■ WORK REQUIRED: Beginning at the line that contains "(695, 130) = (241, 159): brown", reproduce the entries below exactly, ending with the line that contains "(359, 208) = (412, 330): turquoise". Omit each picture.

■ Before-and-after object listings:
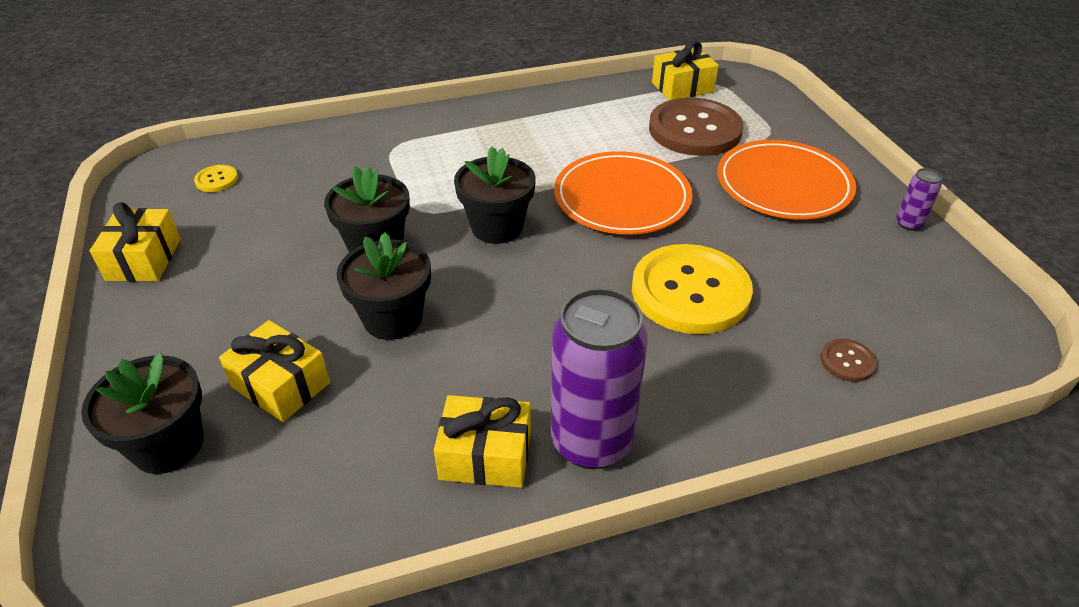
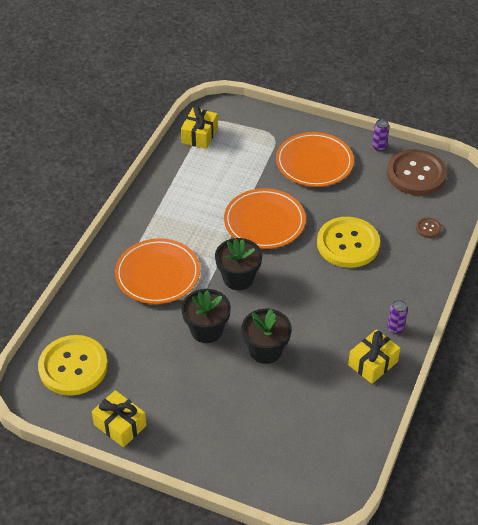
camera: 50 degrees left, 5 degrees up
(168, 445) = (272, 462): black flower pot -> none
(216, 180) = (73, 367): yellow button -> yellow button, size x2.45
(281, 385) = (271, 409): yellow gift -> none
(428, 165) = (157, 274): none -> orange plate
(591, 442) = (395, 328): purple can -> purple can, size x0.44
(695, 130) = (241, 159): brown button -> brown button (416, 174)

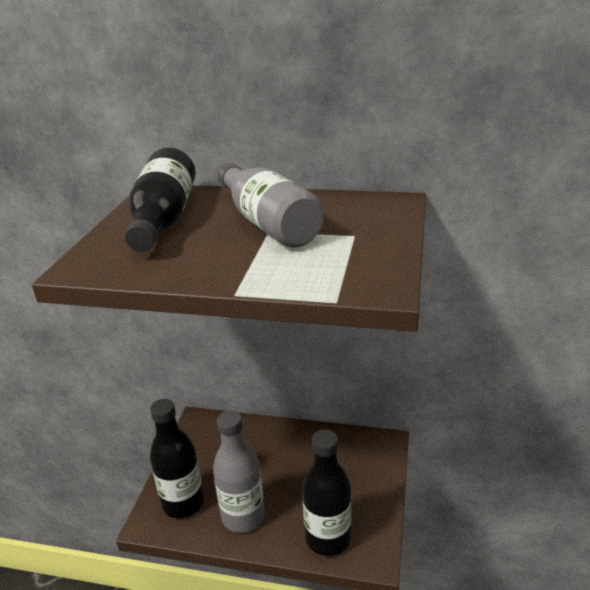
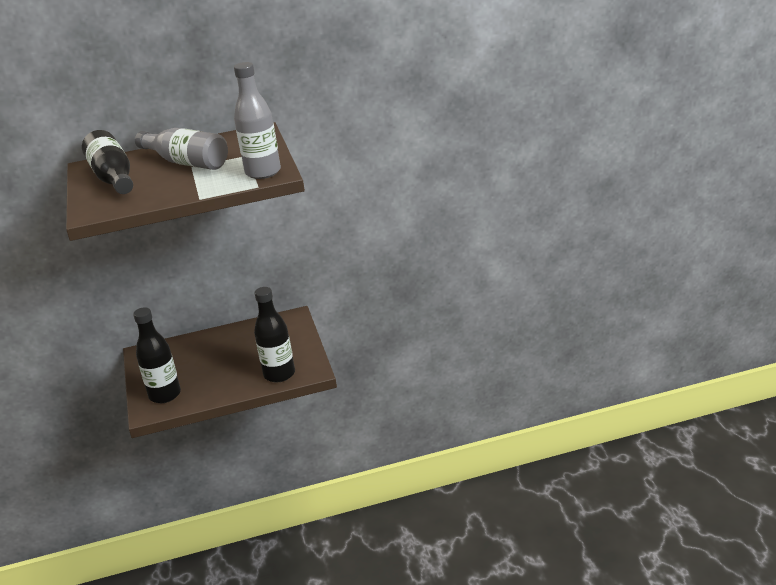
camera: 25 degrees left, 0 degrees up
(243, 516) = (214, 385): grey bottle -> grey bottle (263, 172)

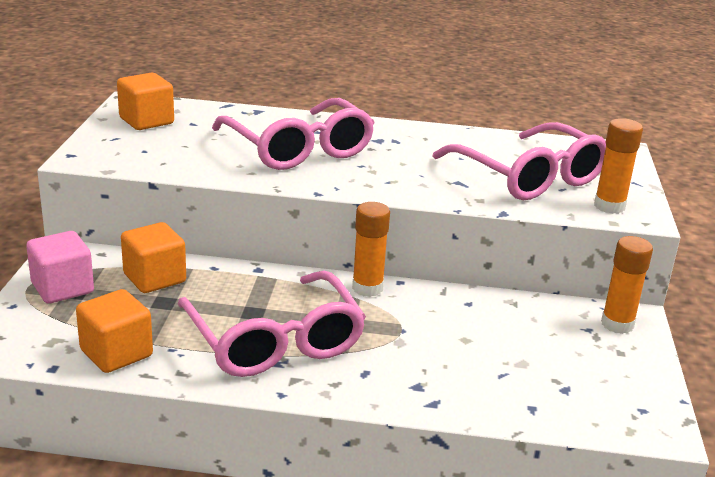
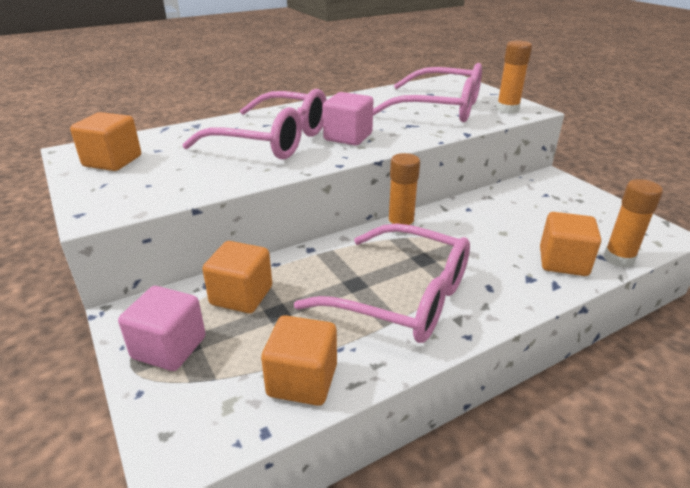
camera: 35 degrees left, 5 degrees up
(372, 171) = (348, 137): none -> pink cube
(478, 391) = (563, 262): none -> orange cube
(617, 324) = (553, 185): orange glue stick -> orange glue stick (618, 259)

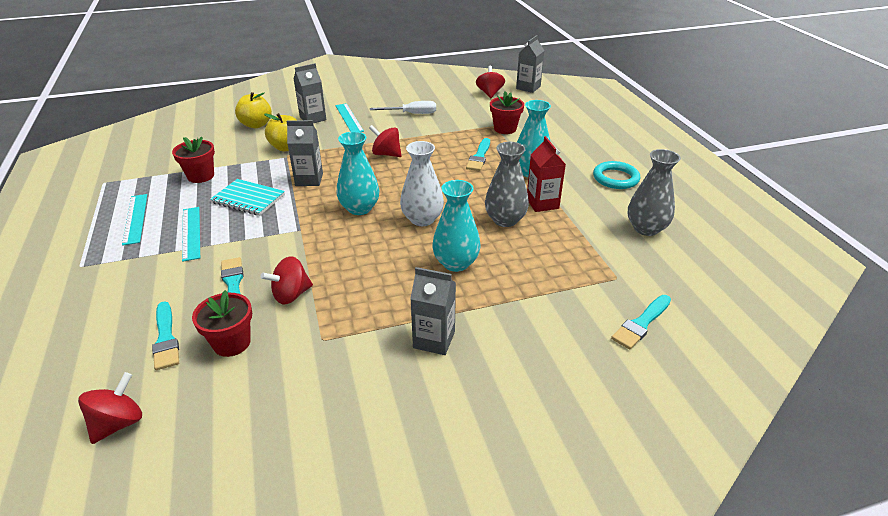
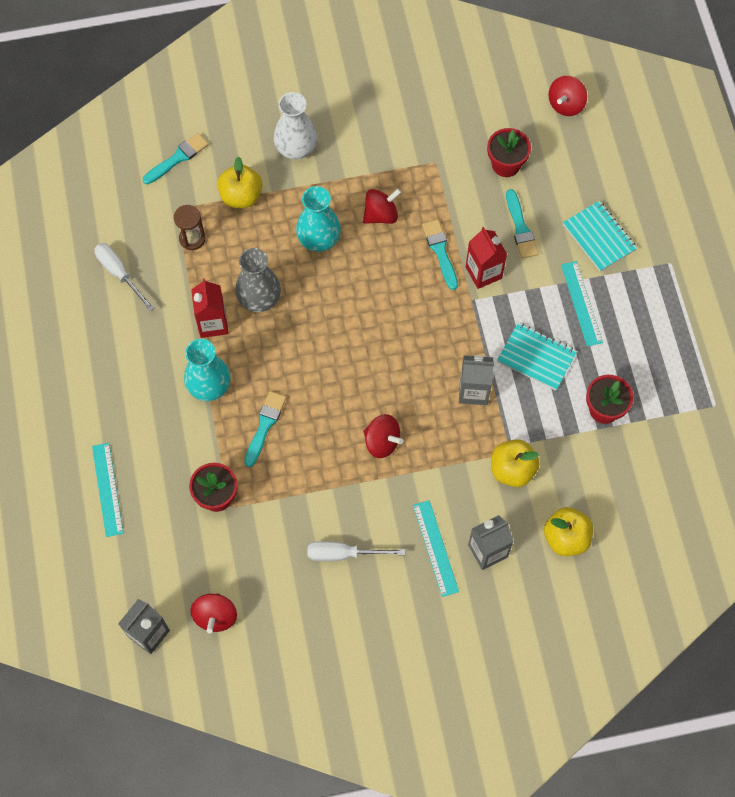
camera: 175 degrees left, 30 degrees up
(135, 218) = (648, 332): turquoise ruler -> turquoise ruler (107, 489)
(147, 281) = (599, 237): none -> turquoise notebook
(166, 338) = (559, 173): turquoise brush -> turquoise brush (440, 251)
(283, 248) = (483, 272): none -> red carton
(291, 295) = (467, 211): red spinning top -> red spinning top (381, 215)
(359, 208) = (412, 330): turquoise vase -> none
(422, 219) = (345, 306): white vase -> white vase (296, 148)
(434, 340) = (347, 155): grey carton -> none
(551, 293) = (241, 196): none -> yellow apple
(588, 256) = (192, 239): none -> brown hourglass
(615, 178) = (113, 365): turquoise ring -> none
(646, 228) = (119, 273): grey vase -> white screwdriver

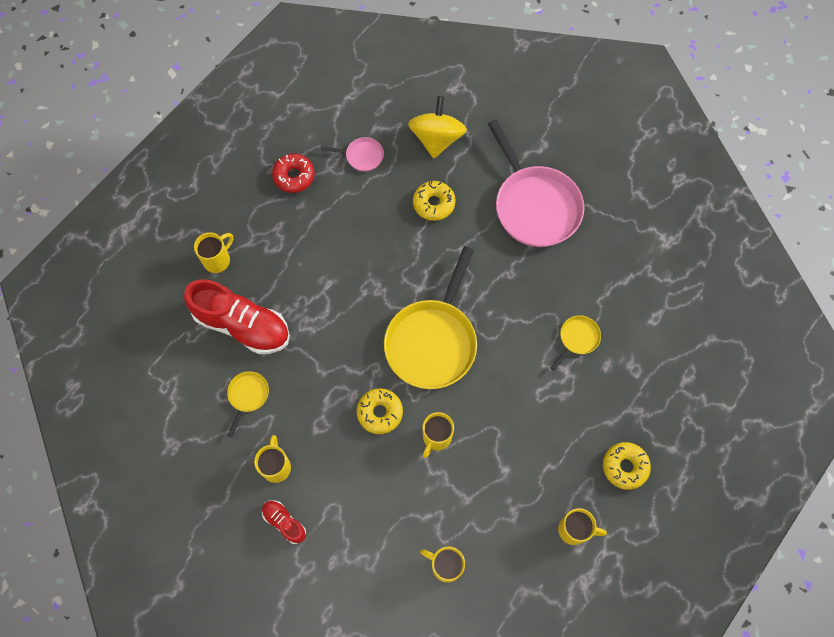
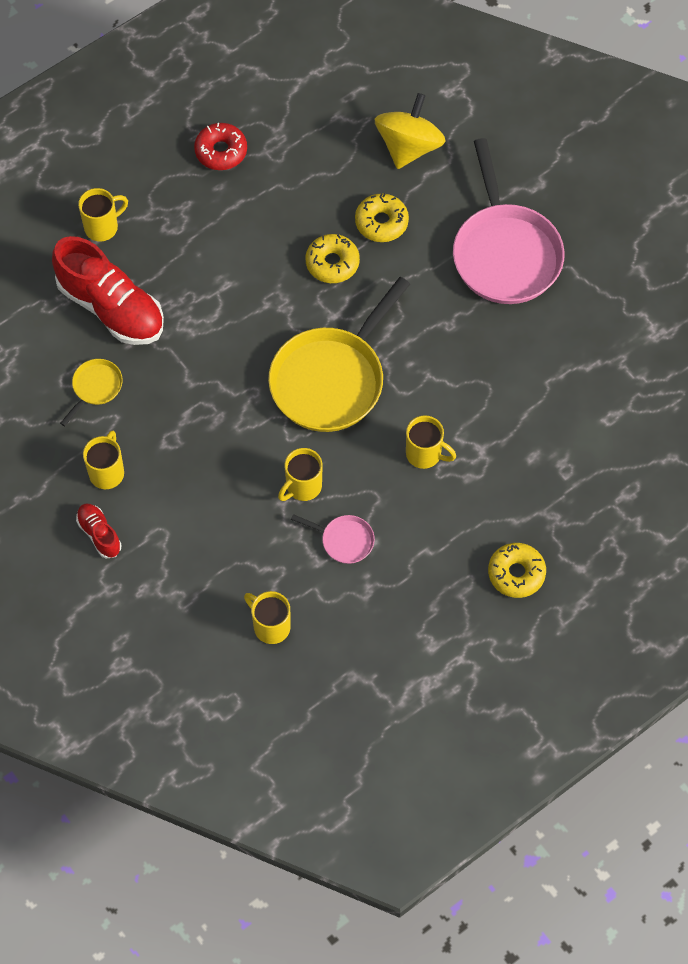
camera: 15 degrees right, 5 degrees down
(361, 156) = (310, 146): pink pan -> pink pan (344, 540)
(380, 412) = (244, 443): yellow donut -> yellow donut (332, 263)
(574, 530) = (433, 626): yellow mug -> yellow mug (425, 454)
(577, 339) = (507, 418): yellow pan -> none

■ REPLY TO THE EXERCISE:
(695, 130) = (241, 159): brown button -> brown button (416, 174)

camera: 25 degrees left, 0 degrees up
(243, 516) = (214, 385): grey bottle -> grey bottle (263, 172)

camera: 35 degrees left, 5 degrees up
(372, 171) = (348, 137): none -> pink cube
(478, 391) = (563, 262): none -> orange cube
(617, 324) = (553, 185): orange glue stick -> orange glue stick (618, 259)

camera: 175 degrees left, 30 degrees up
(135, 218) = (648, 332): turquoise ruler -> turquoise ruler (107, 489)
(147, 281) = (599, 237): none -> turquoise notebook
(166, 338) = (559, 173): turquoise brush -> turquoise brush (440, 251)
(283, 248) = (483, 272): none -> red carton
(291, 295) = (467, 211): red spinning top -> red spinning top (381, 215)
(359, 208) = (412, 330): turquoise vase -> none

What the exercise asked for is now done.